Exercise details |
The answer must consist solely of the lines below starting at the one containing "camera: 125 degrees right, 5 degrees down" and ending at the one containing "camera: 55 degrees left, 15 degrees down", repeated exactly, with both ends included and all pictures omitted.

(Stored data entries)
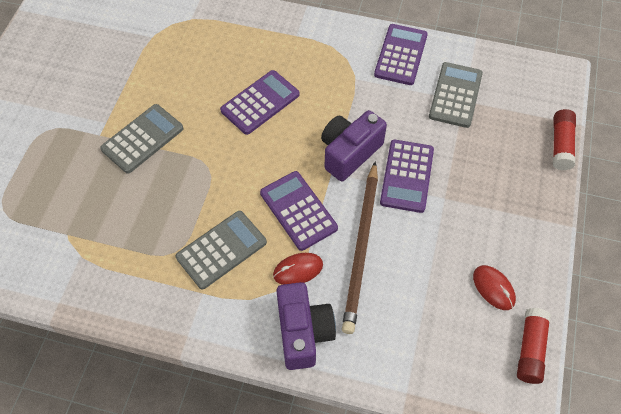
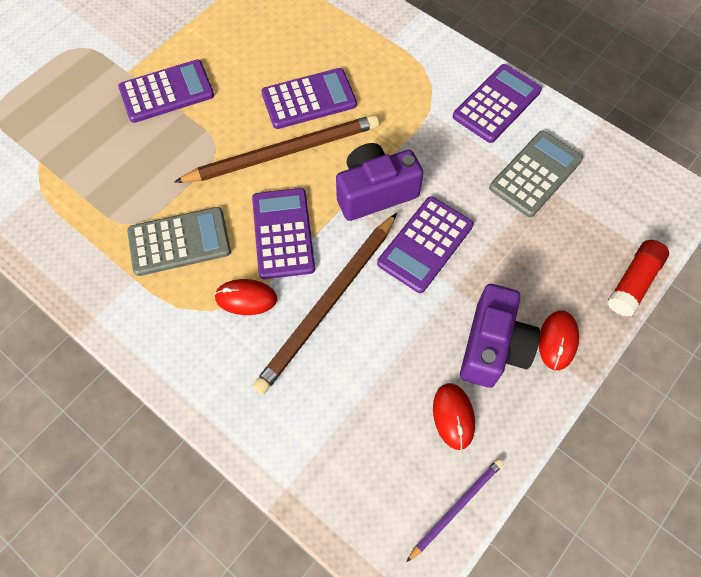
camera: 25 degrees right, 5 degrees up
(142, 139) = (167, 92): grey calculator -> purple calculator
(263, 150) = (283, 152): none -> brown pencil
(303, 332) = (213, 369): purple camera -> purple camera (493, 347)
(530, 349) = (456, 507): red glue stick -> purple pencil
(534, 205) = (558, 340): none -> red mouse

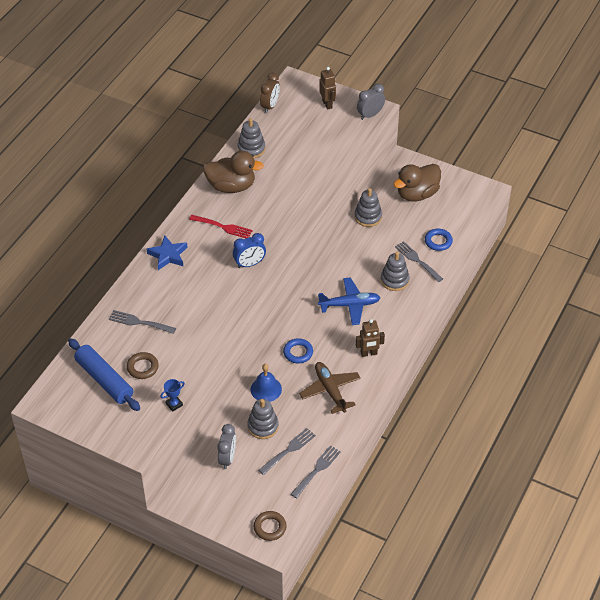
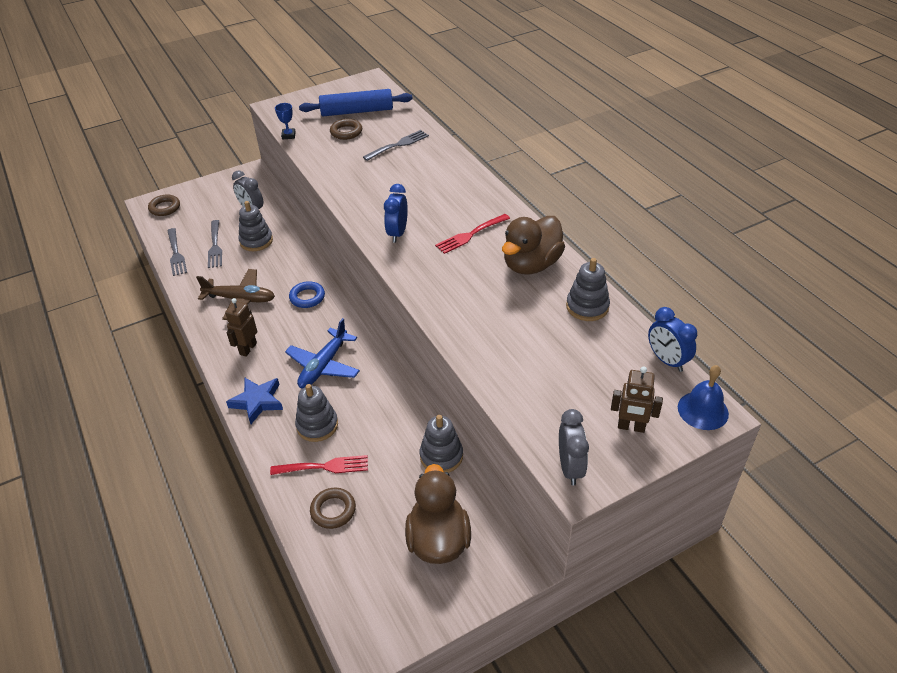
camera: 125 degrees right, 5 degrees down
(168, 255) = (466, 186): blue star -> blue star (257, 401)
(266, 389) = (291, 259): blue bell -> blue bell (703, 410)
(270, 106) = (667, 360): brown clock -> blue clock
(417, 260) = (324, 467): grey fork -> red fork
(438, 241) = (333, 510): blue ring -> brown ring

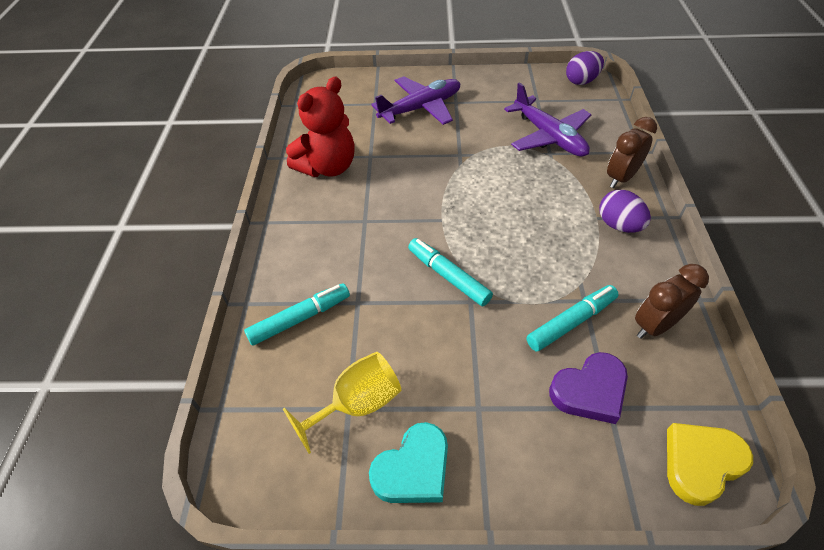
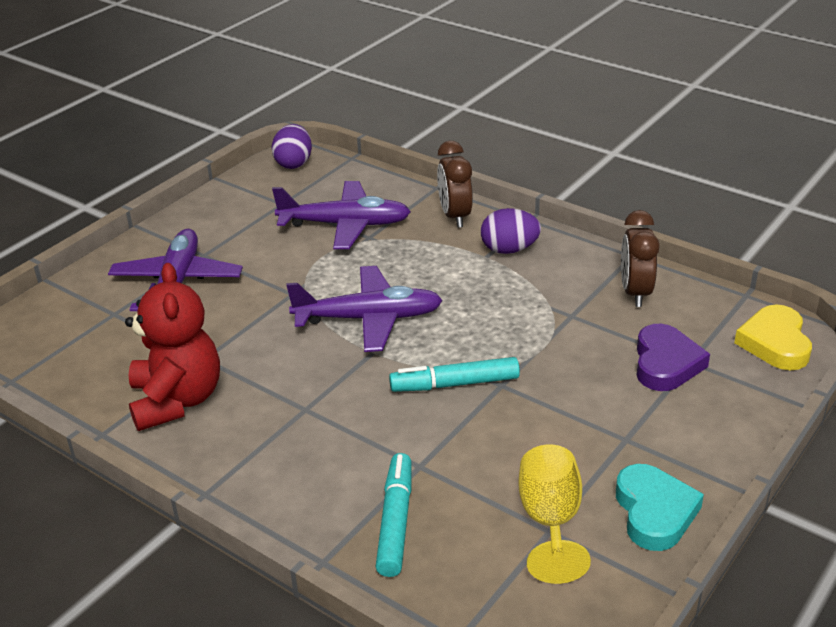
camera: 55 degrees left, 15 degrees down
(470, 200) = (369, 319): none -> purple plane
(571, 322) = (587, 335): turquoise marker -> none

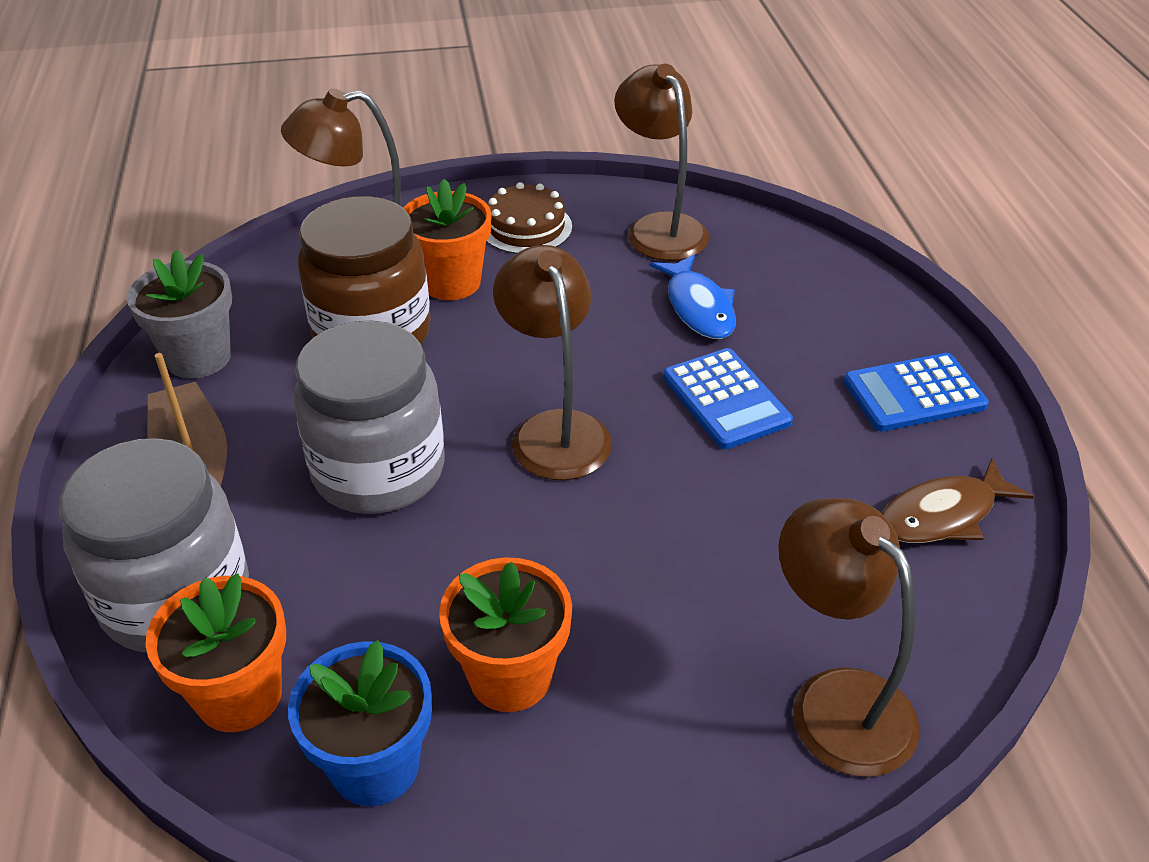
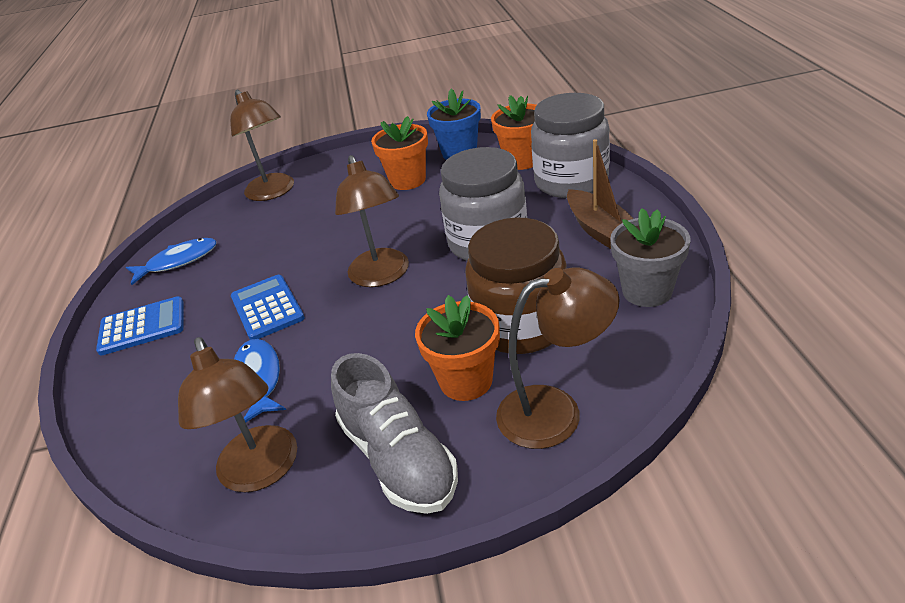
camera: 175 degrees left, 5 degrees down
(526, 227) = (398, 458): brown cake -> grey shoe
(943, 515) = (178, 261): brown fish -> blue fish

Solution |
camera: 125 degrees right, 5 degrees down
(168, 255) = (466, 186): blue star -> blue star (257, 401)
(266, 389) = (291, 259): blue bell -> blue bell (703, 410)
(270, 106) = (667, 360): brown clock -> blue clock
(417, 260) = (324, 467): grey fork -> red fork
(438, 241) = (333, 510): blue ring -> brown ring

camera: 55 degrees left, 15 degrees down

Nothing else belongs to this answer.